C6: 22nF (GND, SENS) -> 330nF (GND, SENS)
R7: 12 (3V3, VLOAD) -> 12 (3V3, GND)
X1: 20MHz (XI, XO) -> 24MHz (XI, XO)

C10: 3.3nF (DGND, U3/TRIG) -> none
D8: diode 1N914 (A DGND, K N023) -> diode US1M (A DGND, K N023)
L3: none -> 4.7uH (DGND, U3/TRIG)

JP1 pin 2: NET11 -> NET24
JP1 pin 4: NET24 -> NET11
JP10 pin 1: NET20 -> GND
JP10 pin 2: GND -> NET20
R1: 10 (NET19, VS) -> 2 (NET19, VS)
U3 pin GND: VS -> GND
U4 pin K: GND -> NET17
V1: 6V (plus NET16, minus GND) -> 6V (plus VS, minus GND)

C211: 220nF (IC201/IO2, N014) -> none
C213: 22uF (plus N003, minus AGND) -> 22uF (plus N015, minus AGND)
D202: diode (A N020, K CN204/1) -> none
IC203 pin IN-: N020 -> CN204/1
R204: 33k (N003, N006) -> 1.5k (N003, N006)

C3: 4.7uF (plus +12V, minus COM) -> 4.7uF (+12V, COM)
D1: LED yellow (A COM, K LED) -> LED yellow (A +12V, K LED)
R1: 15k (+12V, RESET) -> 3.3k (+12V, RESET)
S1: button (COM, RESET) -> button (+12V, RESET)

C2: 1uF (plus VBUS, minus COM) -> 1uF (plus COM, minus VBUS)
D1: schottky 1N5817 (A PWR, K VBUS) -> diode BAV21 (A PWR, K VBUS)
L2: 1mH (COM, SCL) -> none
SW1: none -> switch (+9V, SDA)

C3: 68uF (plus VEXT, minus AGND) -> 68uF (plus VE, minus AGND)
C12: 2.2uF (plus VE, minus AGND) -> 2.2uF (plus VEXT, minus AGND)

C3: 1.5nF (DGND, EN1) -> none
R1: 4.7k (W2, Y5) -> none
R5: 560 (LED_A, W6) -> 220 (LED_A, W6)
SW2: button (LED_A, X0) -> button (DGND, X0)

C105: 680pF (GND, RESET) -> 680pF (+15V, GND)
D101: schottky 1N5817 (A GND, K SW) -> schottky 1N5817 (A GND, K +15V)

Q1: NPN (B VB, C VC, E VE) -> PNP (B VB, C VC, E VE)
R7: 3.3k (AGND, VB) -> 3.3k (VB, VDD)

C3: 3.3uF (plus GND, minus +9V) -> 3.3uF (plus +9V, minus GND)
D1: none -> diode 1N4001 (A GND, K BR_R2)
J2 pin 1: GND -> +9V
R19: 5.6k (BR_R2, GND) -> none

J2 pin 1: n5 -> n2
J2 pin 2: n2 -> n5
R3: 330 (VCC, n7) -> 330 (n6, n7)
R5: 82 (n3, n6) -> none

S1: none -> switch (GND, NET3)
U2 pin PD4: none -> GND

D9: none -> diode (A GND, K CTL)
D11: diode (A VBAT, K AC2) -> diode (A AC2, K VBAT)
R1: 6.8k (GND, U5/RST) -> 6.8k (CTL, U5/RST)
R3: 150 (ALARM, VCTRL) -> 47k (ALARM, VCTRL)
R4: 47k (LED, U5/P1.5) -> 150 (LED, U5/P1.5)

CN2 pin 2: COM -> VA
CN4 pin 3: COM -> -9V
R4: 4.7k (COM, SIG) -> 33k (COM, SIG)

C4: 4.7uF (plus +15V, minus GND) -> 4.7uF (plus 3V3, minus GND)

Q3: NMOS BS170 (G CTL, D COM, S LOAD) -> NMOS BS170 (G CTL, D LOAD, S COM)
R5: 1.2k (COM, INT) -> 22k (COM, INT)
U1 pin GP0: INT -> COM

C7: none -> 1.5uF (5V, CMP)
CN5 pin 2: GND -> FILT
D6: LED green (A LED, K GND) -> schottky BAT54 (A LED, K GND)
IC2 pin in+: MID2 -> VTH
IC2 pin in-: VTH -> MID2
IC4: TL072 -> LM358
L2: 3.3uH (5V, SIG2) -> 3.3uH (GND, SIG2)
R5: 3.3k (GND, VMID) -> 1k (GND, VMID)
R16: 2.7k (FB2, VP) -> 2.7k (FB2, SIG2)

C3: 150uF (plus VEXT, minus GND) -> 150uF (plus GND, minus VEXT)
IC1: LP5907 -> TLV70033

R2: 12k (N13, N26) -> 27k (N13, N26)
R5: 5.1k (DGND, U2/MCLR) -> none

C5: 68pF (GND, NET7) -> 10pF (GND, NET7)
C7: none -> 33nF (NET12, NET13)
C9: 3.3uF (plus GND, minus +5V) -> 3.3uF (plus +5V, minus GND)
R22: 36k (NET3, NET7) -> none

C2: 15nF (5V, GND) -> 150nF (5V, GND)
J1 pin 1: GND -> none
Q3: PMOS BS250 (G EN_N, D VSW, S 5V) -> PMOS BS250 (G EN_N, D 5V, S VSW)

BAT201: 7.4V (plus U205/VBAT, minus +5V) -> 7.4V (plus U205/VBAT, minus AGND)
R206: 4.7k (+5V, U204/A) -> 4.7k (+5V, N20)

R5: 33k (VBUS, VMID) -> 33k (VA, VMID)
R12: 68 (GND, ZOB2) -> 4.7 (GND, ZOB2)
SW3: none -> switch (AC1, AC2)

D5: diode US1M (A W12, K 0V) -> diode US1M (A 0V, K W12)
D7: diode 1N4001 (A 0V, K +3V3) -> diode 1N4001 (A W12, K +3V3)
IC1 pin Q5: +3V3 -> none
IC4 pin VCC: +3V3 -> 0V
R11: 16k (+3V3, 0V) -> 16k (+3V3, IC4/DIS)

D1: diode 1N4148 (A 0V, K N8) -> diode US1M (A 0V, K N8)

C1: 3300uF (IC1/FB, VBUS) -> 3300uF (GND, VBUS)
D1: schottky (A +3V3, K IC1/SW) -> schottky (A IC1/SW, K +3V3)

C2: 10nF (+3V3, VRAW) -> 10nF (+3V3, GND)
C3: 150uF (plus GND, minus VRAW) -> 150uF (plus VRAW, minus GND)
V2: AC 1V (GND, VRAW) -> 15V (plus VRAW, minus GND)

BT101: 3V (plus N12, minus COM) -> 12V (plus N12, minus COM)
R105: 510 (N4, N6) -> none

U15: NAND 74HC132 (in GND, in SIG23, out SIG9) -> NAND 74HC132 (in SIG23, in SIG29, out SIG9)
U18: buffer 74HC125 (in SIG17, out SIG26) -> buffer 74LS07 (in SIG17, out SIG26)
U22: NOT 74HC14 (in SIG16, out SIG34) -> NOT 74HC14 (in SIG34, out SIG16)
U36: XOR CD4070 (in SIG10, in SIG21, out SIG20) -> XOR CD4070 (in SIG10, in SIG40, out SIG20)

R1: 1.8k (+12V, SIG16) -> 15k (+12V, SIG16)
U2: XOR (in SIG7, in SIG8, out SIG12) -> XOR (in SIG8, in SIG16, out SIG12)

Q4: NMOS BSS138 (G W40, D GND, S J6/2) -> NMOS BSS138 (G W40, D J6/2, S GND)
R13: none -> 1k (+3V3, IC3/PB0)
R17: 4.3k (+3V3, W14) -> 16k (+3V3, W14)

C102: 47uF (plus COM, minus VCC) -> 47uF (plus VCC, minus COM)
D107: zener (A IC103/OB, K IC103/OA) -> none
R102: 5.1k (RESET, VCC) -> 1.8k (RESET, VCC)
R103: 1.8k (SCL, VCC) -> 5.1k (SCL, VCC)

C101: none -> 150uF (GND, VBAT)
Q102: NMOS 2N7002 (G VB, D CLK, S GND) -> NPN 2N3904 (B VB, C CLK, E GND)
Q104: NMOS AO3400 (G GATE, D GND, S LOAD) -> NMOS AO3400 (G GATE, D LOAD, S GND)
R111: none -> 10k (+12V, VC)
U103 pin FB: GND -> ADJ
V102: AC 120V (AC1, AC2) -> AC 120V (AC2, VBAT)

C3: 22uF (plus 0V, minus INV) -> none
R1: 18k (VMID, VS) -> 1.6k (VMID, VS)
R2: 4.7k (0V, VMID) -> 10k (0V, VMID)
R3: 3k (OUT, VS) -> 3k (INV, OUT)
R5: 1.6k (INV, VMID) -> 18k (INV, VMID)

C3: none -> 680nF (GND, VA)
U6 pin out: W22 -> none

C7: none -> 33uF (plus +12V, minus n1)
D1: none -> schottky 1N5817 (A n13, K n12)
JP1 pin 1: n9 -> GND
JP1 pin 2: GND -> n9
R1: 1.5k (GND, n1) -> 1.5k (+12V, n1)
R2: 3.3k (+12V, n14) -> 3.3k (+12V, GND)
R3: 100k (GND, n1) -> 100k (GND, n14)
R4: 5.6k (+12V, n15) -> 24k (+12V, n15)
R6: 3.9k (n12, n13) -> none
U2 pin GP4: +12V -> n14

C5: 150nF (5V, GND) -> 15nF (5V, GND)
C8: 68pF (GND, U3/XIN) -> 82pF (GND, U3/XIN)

====

Directions ::
All lines of the records containing "VBUS" should be shown.

Task output ::
C2: 1uF (plus VBUS, minus COM) -> 1uF (plus COM, minus VBUS)
D1: schottky 1N5817 (A PWR, K VBUS) -> diode BAV21 (A PWR, K VBUS)
R5: 33k (VBUS, VMID) -> 33k (VA, VMID)
C1: 3300uF (IC1/FB, VBUS) -> 3300uF (GND, VBUS)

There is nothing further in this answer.